• DIRECTIONS FOR THIS TASK
Although the entries contain pictures, only their words should be duplicated exactly.
++++ RECORD SET ++++
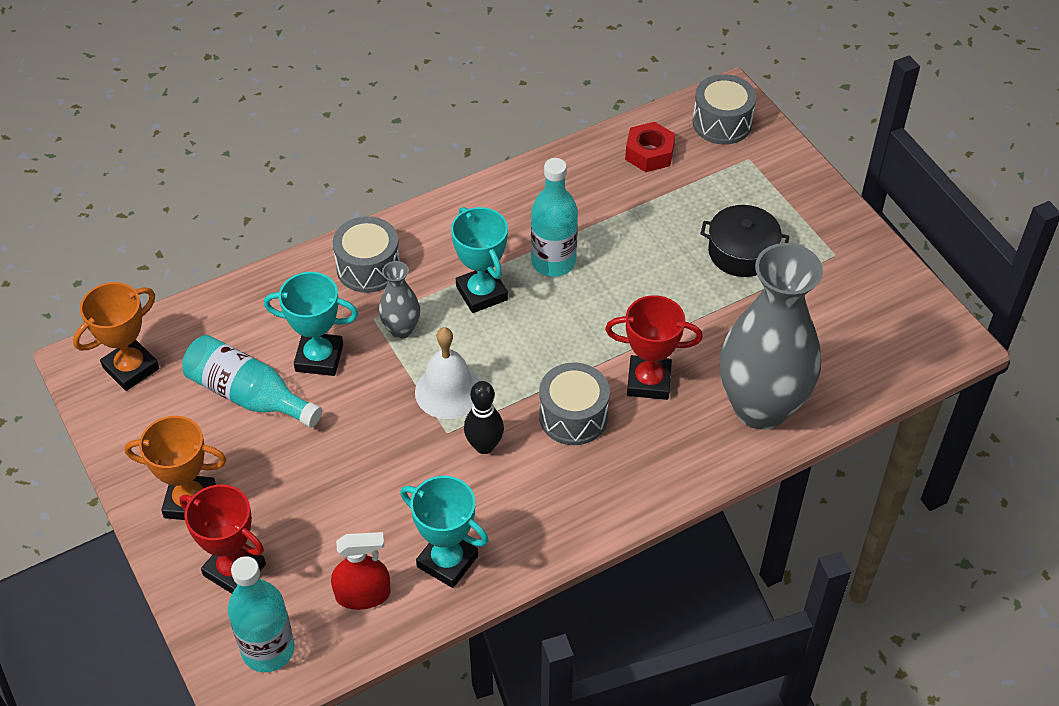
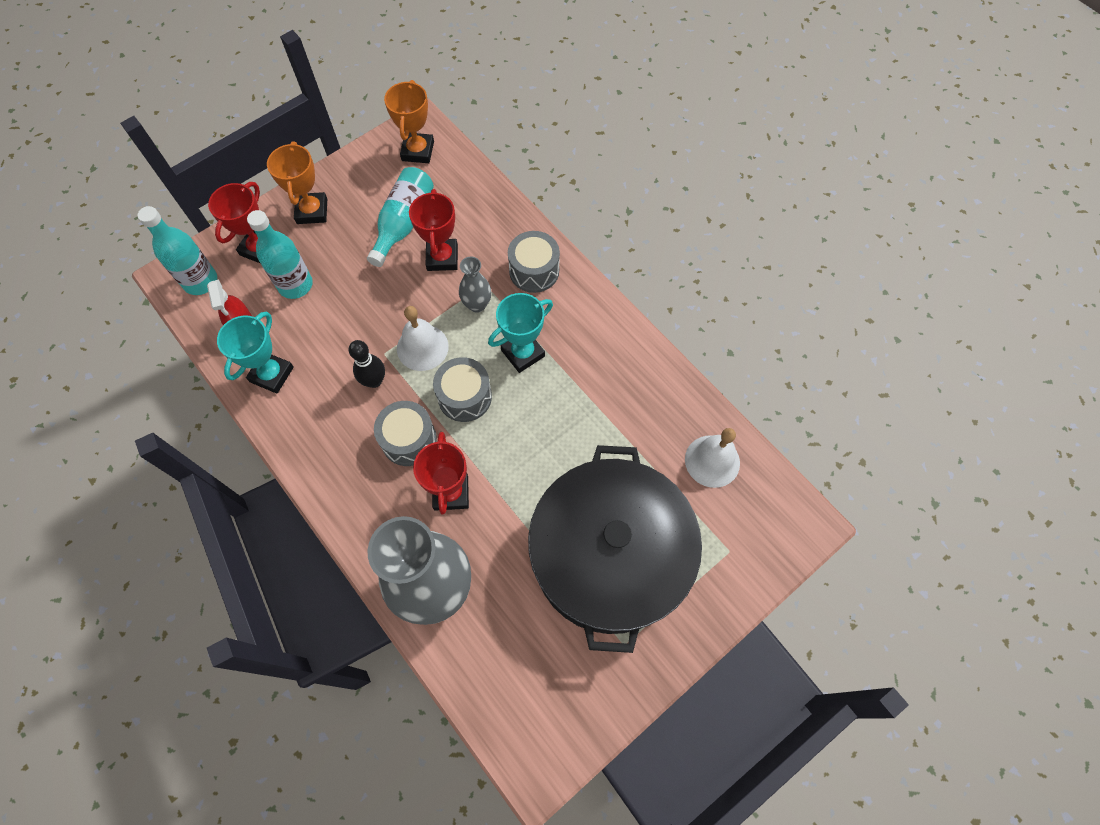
camera: 80 degrees right, 15 degrees up
(131, 368) = (418, 151): orange trophy -> orange trophy turned 60 degrees clockwise
(319, 358) = (442, 257): turquoise trophy -> red trophy
(553, 262) = (566, 400): turquoise bottle -> turquoise bottle (295, 285)
(649, 153) = (712, 461): red nut -> white bell
(722, 123) = (770, 522): grey drum -> grey drum (464, 397)
(742, 252) = (609, 556): black pot -> black pot, size x2.42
++++
• RESULT OF THIS TASK
camera: 80 degrees right, 15 degrees up
(131, 368) = (418, 151): orange trophy -> orange trophy turned 60 degrees clockwise
(319, 358) = (442, 257): turquoise trophy -> red trophy
(553, 262) = (566, 400): turquoise bottle -> turquoise bottle (295, 285)
(649, 153) = (712, 461): red nut -> white bell
(722, 123) = (770, 522): grey drum -> grey drum (464, 397)
(742, 252) = (609, 556): black pot -> black pot, size x2.42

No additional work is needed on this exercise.